BRIEF:
Using the material below, tally each line with the string "cross" and report only the total.
[[ INPUT DATA, beginning ]]
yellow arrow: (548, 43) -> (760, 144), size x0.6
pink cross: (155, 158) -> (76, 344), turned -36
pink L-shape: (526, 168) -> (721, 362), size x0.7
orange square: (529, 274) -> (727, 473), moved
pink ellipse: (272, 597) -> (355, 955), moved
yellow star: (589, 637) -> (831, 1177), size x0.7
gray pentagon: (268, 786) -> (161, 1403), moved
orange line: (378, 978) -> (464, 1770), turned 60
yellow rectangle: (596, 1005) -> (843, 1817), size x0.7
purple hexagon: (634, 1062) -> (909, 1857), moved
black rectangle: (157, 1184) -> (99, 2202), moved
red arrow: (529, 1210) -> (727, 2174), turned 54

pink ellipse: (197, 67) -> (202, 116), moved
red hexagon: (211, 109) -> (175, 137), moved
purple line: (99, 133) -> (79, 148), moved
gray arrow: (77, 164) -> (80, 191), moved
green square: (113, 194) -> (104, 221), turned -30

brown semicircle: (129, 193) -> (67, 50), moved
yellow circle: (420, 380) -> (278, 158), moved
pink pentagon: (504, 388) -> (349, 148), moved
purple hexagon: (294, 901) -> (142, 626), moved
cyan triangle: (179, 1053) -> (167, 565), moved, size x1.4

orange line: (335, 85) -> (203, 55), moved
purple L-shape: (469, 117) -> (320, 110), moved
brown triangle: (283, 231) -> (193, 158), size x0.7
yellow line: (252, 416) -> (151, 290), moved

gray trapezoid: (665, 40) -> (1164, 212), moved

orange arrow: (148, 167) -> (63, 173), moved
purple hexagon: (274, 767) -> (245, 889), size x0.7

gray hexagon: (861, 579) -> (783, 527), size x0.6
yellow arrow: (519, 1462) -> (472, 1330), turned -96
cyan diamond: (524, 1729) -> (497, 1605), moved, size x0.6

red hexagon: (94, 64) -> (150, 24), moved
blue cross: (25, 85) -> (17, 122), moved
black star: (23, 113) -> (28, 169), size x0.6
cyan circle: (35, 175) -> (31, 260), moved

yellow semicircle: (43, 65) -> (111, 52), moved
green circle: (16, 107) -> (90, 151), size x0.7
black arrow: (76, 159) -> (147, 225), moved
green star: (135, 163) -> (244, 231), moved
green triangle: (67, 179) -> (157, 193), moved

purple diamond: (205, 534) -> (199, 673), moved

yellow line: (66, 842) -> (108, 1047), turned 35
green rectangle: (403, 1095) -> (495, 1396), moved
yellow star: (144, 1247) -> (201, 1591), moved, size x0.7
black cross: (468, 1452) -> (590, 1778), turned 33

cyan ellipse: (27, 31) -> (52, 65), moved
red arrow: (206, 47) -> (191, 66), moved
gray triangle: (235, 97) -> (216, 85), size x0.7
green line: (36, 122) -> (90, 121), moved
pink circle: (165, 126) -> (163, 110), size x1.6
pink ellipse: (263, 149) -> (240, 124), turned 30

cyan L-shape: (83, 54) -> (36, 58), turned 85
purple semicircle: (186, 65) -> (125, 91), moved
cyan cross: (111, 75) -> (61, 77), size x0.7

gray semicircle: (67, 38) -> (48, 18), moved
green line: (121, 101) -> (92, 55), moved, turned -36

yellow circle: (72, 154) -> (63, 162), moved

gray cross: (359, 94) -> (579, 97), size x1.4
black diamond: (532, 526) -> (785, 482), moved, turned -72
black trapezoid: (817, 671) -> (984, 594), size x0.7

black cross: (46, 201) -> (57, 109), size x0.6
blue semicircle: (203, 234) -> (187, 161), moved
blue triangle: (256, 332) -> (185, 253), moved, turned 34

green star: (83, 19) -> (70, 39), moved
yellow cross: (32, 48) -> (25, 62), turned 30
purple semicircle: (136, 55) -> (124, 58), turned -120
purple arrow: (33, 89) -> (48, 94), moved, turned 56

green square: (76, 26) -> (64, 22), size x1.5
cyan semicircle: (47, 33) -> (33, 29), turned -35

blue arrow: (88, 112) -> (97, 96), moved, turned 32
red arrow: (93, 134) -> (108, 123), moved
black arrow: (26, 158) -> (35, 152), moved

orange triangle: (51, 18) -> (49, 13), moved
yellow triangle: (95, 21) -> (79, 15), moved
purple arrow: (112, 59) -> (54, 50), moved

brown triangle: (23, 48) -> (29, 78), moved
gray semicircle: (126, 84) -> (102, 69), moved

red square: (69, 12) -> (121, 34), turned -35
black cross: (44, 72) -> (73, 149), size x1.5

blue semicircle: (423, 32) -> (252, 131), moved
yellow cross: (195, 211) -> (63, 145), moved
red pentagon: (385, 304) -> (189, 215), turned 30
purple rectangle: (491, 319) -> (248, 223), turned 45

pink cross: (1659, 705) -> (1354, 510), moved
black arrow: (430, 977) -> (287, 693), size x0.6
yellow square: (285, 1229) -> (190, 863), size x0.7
[[ INPUT DATA, end ]]
EXERCISE OUTPUT:
10